- [TASK BRIEF]:
Please output exactly the part of the records below that opens with the line containing "none -> yellow brick F6 level 1" and closes with the line containing "none -> red brick C4 level 1", both lines included, and nothing else.

- [INPUT MATERIAL]:
-=-=-

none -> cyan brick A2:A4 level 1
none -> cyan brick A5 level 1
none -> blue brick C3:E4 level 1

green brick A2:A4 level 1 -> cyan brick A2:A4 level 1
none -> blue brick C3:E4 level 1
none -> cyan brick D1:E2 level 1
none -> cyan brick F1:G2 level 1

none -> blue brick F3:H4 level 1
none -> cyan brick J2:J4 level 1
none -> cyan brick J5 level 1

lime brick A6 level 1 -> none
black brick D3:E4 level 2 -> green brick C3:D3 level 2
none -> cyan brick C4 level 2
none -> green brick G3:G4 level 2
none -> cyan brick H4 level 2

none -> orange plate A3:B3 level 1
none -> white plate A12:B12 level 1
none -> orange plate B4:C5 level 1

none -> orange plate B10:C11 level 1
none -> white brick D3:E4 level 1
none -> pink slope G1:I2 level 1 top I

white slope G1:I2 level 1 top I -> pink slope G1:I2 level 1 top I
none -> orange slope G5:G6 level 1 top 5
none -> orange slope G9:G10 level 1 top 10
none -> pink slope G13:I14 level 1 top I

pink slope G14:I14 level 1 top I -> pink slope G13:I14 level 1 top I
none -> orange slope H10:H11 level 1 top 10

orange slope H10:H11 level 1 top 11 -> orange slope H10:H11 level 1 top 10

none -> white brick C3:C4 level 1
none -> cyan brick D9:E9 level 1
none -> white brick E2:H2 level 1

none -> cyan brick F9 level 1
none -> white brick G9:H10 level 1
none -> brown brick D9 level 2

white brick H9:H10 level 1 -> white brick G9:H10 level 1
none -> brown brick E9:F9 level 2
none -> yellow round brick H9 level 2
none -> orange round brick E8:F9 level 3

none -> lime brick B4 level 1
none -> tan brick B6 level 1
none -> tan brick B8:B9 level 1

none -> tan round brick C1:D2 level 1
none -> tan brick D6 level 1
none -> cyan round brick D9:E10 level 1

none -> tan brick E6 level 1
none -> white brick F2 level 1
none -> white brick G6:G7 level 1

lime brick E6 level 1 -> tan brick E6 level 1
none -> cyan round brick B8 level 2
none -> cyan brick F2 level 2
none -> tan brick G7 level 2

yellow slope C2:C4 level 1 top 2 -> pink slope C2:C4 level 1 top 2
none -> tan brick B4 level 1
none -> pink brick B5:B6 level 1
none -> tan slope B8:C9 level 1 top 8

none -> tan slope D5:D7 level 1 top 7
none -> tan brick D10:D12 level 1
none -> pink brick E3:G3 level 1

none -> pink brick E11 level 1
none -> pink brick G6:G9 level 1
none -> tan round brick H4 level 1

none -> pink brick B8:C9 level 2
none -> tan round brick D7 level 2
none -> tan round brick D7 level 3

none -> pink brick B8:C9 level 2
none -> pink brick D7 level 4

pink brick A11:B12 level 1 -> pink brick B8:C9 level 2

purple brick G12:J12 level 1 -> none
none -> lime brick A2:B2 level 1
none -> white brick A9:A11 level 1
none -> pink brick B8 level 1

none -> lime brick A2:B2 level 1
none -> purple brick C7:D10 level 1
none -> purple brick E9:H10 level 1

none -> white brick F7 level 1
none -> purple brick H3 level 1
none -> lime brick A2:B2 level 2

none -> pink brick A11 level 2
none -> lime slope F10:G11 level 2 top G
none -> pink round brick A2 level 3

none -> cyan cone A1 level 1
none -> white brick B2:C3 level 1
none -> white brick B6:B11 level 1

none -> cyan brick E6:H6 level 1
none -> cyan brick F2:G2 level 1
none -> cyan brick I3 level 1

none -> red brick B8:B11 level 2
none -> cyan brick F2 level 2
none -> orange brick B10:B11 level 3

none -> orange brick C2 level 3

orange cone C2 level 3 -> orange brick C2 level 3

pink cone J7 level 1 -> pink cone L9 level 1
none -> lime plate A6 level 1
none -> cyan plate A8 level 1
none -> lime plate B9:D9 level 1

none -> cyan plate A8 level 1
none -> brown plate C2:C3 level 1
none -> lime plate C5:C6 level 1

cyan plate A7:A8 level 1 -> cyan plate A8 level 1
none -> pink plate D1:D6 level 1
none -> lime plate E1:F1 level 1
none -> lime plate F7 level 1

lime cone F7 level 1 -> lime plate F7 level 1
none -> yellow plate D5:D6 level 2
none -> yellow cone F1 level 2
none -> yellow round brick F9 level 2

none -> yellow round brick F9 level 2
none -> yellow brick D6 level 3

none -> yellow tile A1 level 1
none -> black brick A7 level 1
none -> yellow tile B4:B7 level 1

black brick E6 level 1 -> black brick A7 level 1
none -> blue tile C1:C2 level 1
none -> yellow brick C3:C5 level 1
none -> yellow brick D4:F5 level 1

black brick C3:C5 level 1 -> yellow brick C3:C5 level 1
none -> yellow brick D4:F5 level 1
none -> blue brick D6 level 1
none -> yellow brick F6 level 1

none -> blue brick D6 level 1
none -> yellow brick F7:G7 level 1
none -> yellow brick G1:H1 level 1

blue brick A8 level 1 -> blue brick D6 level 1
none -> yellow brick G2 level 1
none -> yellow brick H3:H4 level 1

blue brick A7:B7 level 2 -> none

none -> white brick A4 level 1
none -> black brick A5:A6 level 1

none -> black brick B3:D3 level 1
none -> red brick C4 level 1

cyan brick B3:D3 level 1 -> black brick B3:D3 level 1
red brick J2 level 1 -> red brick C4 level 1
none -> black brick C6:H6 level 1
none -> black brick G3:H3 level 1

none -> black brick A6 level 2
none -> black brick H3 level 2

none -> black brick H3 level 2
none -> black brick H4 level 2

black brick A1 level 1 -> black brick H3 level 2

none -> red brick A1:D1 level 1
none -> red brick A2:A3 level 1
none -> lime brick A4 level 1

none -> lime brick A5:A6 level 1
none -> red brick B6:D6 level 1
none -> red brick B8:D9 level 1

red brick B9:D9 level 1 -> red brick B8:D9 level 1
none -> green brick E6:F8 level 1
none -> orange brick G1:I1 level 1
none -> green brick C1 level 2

-=-=-

- [WRITTEN SOLUTION]:
none -> yellow brick F6 level 1

none -> blue brick D6 level 1
none -> yellow brick F7:G7 level 1
none -> yellow brick G1:H1 level 1

blue brick A8 level 1 -> blue brick D6 level 1
none -> yellow brick G2 level 1
none -> yellow brick H3:H4 level 1

blue brick A7:B7 level 2 -> none

none -> white brick A4 level 1
none -> black brick A5:A6 level 1

none -> black brick B3:D3 level 1
none -> red brick C4 level 1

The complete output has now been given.